> [Problem to solve] The whole of the data is to be duplicated precisely.

= Beginning of Section =

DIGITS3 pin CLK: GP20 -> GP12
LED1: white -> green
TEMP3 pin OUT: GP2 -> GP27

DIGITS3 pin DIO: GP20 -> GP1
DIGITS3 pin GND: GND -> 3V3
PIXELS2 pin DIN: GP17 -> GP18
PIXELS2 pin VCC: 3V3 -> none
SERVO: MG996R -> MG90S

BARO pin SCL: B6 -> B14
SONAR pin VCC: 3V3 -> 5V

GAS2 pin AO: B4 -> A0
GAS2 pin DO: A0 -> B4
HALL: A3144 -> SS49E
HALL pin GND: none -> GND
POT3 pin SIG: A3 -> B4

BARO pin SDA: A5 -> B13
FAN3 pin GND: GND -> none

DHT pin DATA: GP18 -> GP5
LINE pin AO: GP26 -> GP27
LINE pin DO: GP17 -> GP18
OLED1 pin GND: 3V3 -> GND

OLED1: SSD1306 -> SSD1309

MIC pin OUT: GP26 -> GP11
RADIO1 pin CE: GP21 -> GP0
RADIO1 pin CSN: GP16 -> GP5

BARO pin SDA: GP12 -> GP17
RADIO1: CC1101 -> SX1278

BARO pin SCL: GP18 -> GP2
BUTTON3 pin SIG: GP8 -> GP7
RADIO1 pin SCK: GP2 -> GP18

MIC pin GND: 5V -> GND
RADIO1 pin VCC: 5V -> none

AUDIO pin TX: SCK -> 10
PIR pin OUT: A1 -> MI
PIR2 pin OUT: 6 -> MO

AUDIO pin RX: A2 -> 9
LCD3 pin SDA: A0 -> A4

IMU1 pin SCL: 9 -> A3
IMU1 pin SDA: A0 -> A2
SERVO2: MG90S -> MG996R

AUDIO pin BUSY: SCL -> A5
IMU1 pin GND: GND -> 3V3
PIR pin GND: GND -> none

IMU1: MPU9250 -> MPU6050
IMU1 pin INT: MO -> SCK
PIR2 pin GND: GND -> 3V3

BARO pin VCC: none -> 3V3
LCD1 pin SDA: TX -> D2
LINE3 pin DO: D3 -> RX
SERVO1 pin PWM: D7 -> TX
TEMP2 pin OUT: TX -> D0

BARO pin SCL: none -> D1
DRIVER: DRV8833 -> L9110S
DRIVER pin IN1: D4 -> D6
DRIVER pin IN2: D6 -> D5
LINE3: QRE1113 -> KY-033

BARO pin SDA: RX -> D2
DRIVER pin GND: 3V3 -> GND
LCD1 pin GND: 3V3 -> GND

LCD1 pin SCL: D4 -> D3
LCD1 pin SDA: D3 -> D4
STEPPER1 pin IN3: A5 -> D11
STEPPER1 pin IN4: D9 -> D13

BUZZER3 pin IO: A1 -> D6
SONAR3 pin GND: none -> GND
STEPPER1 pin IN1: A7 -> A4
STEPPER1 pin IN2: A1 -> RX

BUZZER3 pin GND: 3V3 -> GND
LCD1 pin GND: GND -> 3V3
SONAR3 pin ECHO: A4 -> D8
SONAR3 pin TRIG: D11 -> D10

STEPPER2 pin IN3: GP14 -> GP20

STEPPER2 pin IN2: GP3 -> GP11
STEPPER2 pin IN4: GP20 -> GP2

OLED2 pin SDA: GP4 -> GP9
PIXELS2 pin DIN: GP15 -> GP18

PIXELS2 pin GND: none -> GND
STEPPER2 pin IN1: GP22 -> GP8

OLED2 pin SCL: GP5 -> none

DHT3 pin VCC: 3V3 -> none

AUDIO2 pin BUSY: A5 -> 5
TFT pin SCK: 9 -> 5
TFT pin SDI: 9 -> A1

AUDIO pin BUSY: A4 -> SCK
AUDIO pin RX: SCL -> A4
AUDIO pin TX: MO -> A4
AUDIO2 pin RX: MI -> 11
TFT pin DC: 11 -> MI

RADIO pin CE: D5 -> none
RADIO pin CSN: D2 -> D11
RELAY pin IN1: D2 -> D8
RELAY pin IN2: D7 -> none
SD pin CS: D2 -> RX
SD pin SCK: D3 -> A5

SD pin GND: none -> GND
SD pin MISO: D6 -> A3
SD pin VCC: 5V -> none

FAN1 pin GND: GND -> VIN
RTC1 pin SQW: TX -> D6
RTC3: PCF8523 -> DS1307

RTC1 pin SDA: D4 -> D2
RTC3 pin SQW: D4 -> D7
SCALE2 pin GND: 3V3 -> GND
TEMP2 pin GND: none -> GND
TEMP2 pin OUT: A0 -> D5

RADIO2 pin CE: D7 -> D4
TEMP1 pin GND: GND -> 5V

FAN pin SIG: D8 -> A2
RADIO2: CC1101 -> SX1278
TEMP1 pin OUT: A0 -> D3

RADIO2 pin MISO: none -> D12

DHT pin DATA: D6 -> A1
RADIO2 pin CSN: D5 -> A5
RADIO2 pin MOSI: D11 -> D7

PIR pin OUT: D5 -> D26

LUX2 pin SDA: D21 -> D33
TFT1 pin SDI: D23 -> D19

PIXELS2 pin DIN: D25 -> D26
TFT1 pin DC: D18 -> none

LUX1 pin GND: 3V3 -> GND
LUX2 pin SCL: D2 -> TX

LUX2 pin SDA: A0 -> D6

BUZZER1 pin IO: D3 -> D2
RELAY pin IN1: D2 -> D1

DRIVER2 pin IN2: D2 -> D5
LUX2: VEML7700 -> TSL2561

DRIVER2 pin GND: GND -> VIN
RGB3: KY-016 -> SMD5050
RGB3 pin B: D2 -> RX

= End of Section =

> [Result]
DIGITS3 pin CLK: GP20 -> GP12
LED1: white -> green
TEMP3 pin OUT: GP2 -> GP27

DIGITS3 pin DIO: GP20 -> GP1
DIGITS3 pin GND: GND -> 3V3
PIXELS2 pin DIN: GP17 -> GP18
PIXELS2 pin VCC: 3V3 -> none
SERVO: MG996R -> MG90S

BARO pin SCL: B6 -> B14
SONAR pin VCC: 3V3 -> 5V

GAS2 pin AO: B4 -> A0
GAS2 pin DO: A0 -> B4
HALL: A3144 -> SS49E
HALL pin GND: none -> GND
POT3 pin SIG: A3 -> B4

BARO pin SDA: A5 -> B13
FAN3 pin GND: GND -> none

DHT pin DATA: GP18 -> GP5
LINE pin AO: GP26 -> GP27
LINE pin DO: GP17 -> GP18
OLED1 pin GND: 3V3 -> GND

OLED1: SSD1306 -> SSD1309

MIC pin OUT: GP26 -> GP11
RADIO1 pin CE: GP21 -> GP0
RADIO1 pin CSN: GP16 -> GP5

BARO pin SDA: GP12 -> GP17
RADIO1: CC1101 -> SX1278

BARO pin SCL: GP18 -> GP2
BUTTON3 pin SIG: GP8 -> GP7
RADIO1 pin SCK: GP2 -> GP18

MIC pin GND: 5V -> GND
RADIO1 pin VCC: 5V -> none

AUDIO pin TX: SCK -> 10
PIR pin OUT: A1 -> MI
PIR2 pin OUT: 6 -> MO

AUDIO pin RX: A2 -> 9
LCD3 pin SDA: A0 -> A4

IMU1 pin SCL: 9 -> A3
IMU1 pin SDA: A0 -> A2
SERVO2: MG90S -> MG996R

AUDIO pin BUSY: SCL -> A5
IMU1 pin GND: GND -> 3V3
PIR pin GND: GND -> none

IMU1: MPU9250 -> MPU6050
IMU1 pin INT: MO -> SCK
PIR2 pin GND: GND -> 3V3

BARO pin VCC: none -> 3V3
LCD1 pin SDA: TX -> D2
LINE3 pin DO: D3 -> RX
SERVO1 pin PWM: D7 -> TX
TEMP2 pin OUT: TX -> D0

BARO pin SCL: none -> D1
DRIVER: DRV8833 -> L9110S
DRIVER pin IN1: D4 -> D6
DRIVER pin IN2: D6 -> D5
LINE3: QRE1113 -> KY-033

BARO pin SDA: RX -> D2
DRIVER pin GND: 3V3 -> GND
LCD1 pin GND: 3V3 -> GND

LCD1 pin SCL: D4 -> D3
LCD1 pin SDA: D3 -> D4
STEPPER1 pin IN3: A5 -> D11
STEPPER1 pin IN4: D9 -> D13

BUZZER3 pin IO: A1 -> D6
SONAR3 pin GND: none -> GND
STEPPER1 pin IN1: A7 -> A4
STEPPER1 pin IN2: A1 -> RX

BUZZER3 pin GND: 3V3 -> GND
LCD1 pin GND: GND -> 3V3
SONAR3 pin ECHO: A4 -> D8
SONAR3 pin TRIG: D11 -> D10

STEPPER2 pin IN3: GP14 -> GP20

STEPPER2 pin IN2: GP3 -> GP11
STEPPER2 pin IN4: GP20 -> GP2

OLED2 pin SDA: GP4 -> GP9
PIXELS2 pin DIN: GP15 -> GP18

PIXELS2 pin GND: none -> GND
STEPPER2 pin IN1: GP22 -> GP8

OLED2 pin SCL: GP5 -> none

DHT3 pin VCC: 3V3 -> none

AUDIO2 pin BUSY: A5 -> 5
TFT pin SCK: 9 -> 5
TFT pin SDI: 9 -> A1

AUDIO pin BUSY: A4 -> SCK
AUDIO pin RX: SCL -> A4
AUDIO pin TX: MO -> A4
AUDIO2 pin RX: MI -> 11
TFT pin DC: 11 -> MI

RADIO pin CE: D5 -> none
RADIO pin CSN: D2 -> D11
RELAY pin IN1: D2 -> D8
RELAY pin IN2: D7 -> none
SD pin CS: D2 -> RX
SD pin SCK: D3 -> A5

SD pin GND: none -> GND
SD pin MISO: D6 -> A3
SD pin VCC: 5V -> none

FAN1 pin GND: GND -> VIN
RTC1 pin SQW: TX -> D6
RTC3: PCF8523 -> DS1307

RTC1 pin SDA: D4 -> D2
RTC3 pin SQW: D4 -> D7
SCALE2 pin GND: 3V3 -> GND
TEMP2 pin GND: none -> GND
TEMP2 pin OUT: A0 -> D5

RADIO2 pin CE: D7 -> D4
TEMP1 pin GND: GND -> 5V

FAN pin SIG: D8 -> A2
RADIO2: CC1101 -> SX1278
TEMP1 pin OUT: A0 -> D3

RADIO2 pin MISO: none -> D12

DHT pin DATA: D6 -> A1
RADIO2 pin CSN: D5 -> A5
RADIO2 pin MOSI: D11 -> D7

PIR pin OUT: D5 -> D26

LUX2 pin SDA: D21 -> D33
TFT1 pin SDI: D23 -> D19

PIXELS2 pin DIN: D25 -> D26
TFT1 pin DC: D18 -> none

LUX1 pin GND: 3V3 -> GND
LUX2 pin SCL: D2 -> TX

LUX2 pin SDA: A0 -> D6

BUZZER1 pin IO: D3 -> D2
RELAY pin IN1: D2 -> D1

DRIVER2 pin IN2: D2 -> D5
LUX2: VEML7700 -> TSL2561

DRIVER2 pin GND: GND -> VIN
RGB3: KY-016 -> SMD5050
RGB3 pin B: D2 -> RX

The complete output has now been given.